## WORK TASK
Filter task. Return each line of the material that holds the string "none".

RECORDS SUPPLIED below:

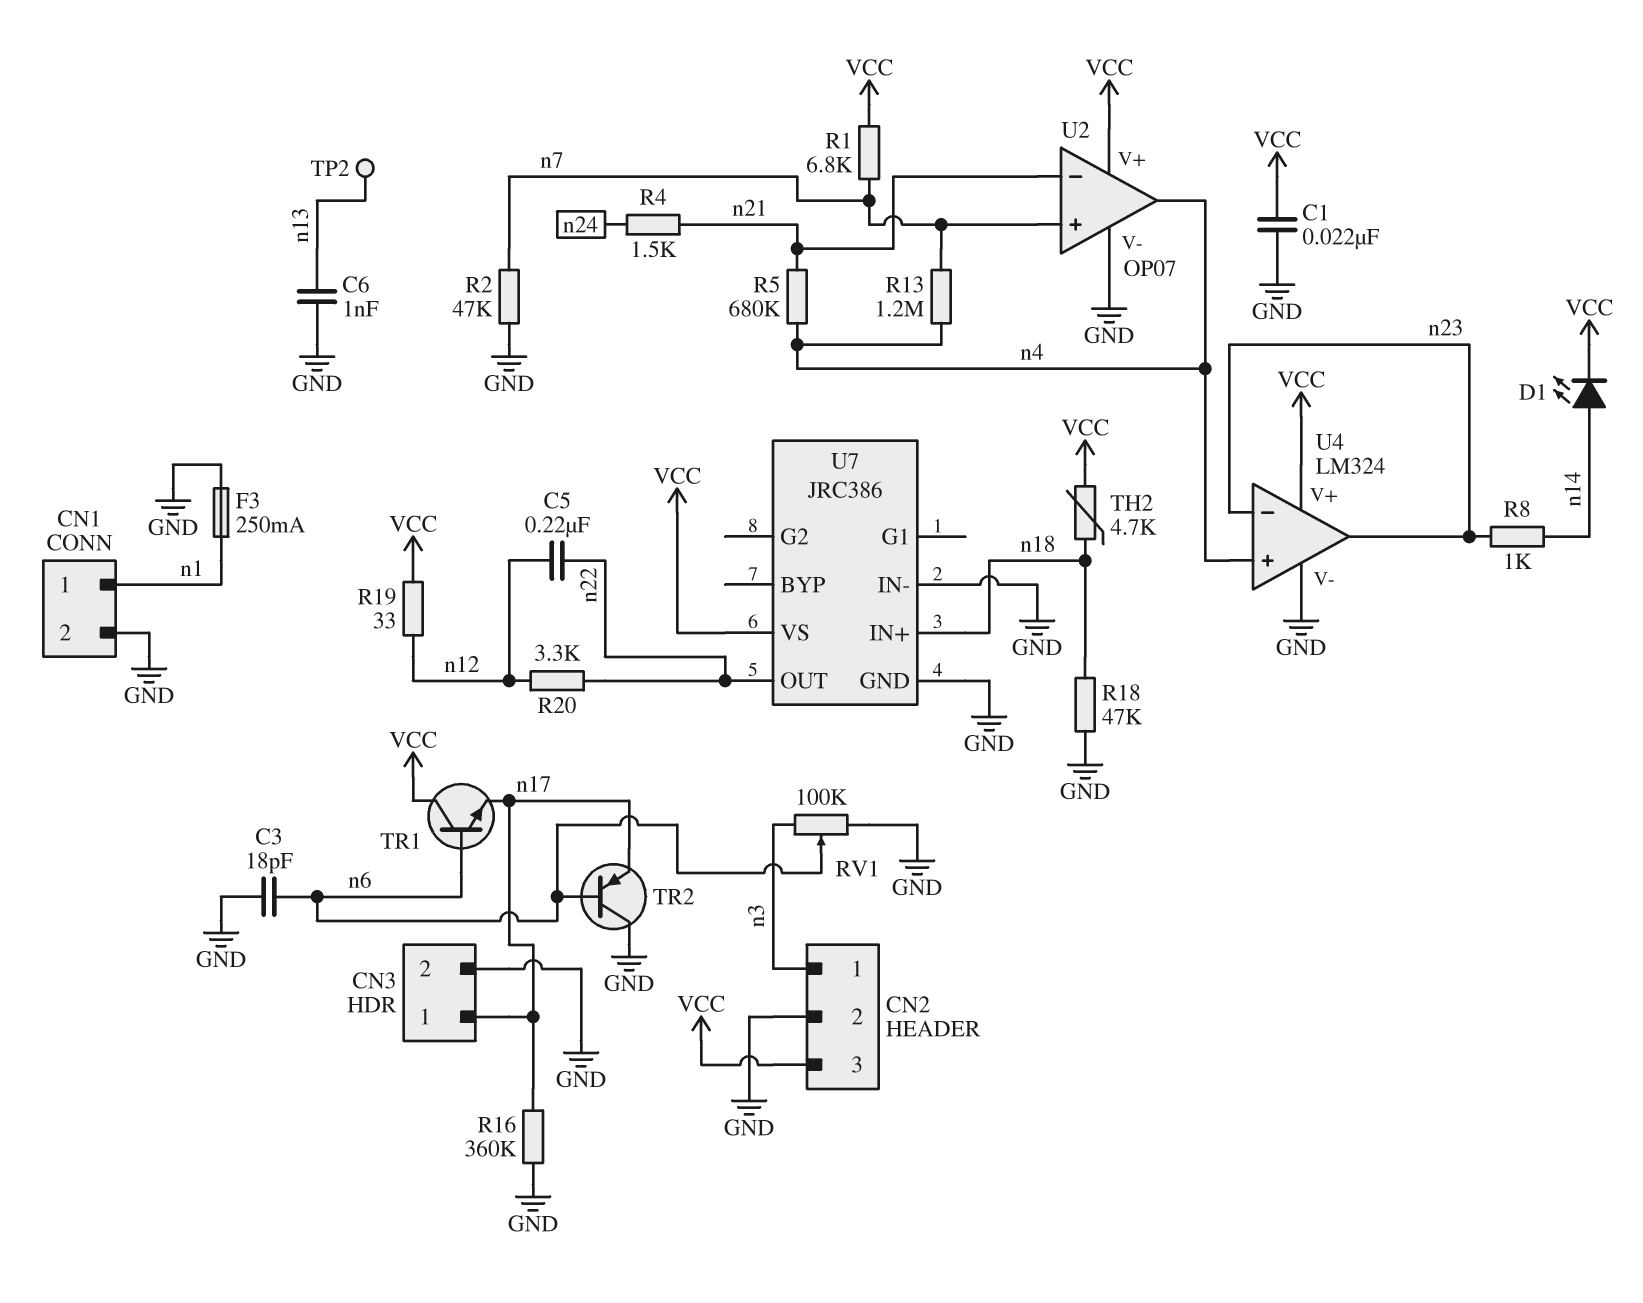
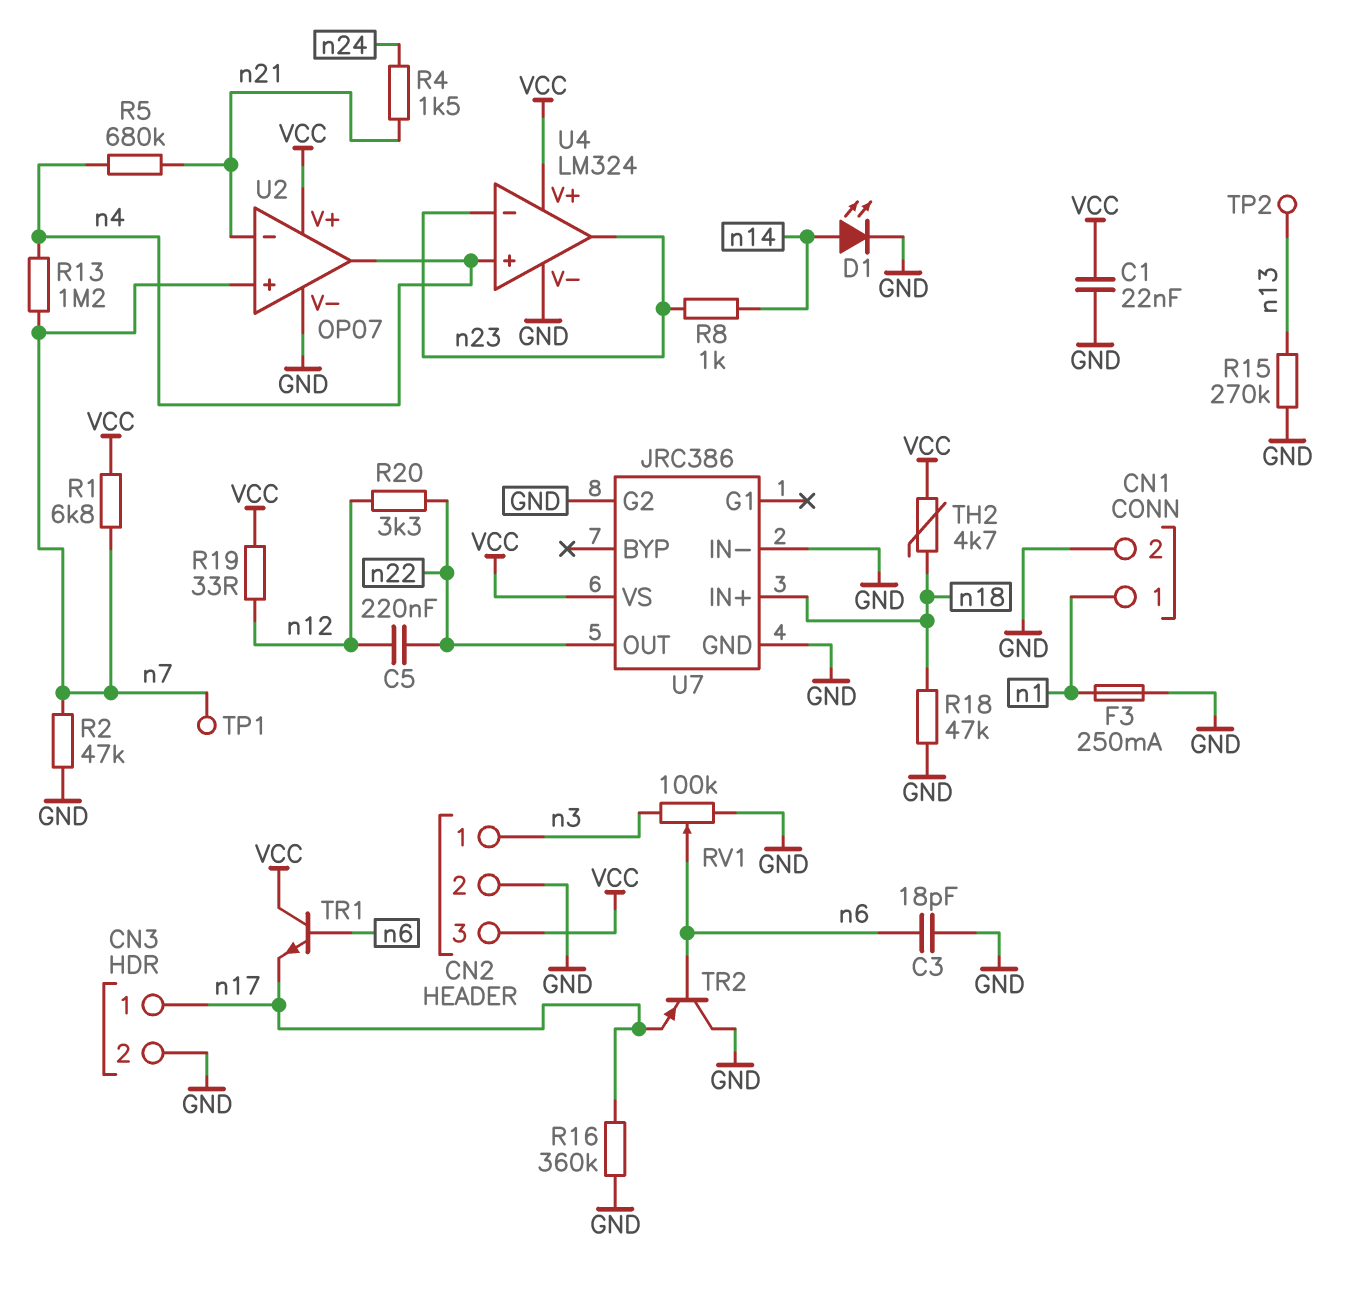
C6: 1nF (GND, n13) -> none
D1: LED (A n14, K VCC) -> LED (A n14, K GND)
R15: none -> 270k (GND, n13)
TP1: none -> test point (n7)
U7 pin G2: none -> GND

End of RECORDS SUPPLIED.

## EXERCISE RESULT
C6: 1nF (GND, n13) -> none
R15: none -> 270k (GND, n13)
TP1: none -> test point (n7)
U7 pin G2: none -> GND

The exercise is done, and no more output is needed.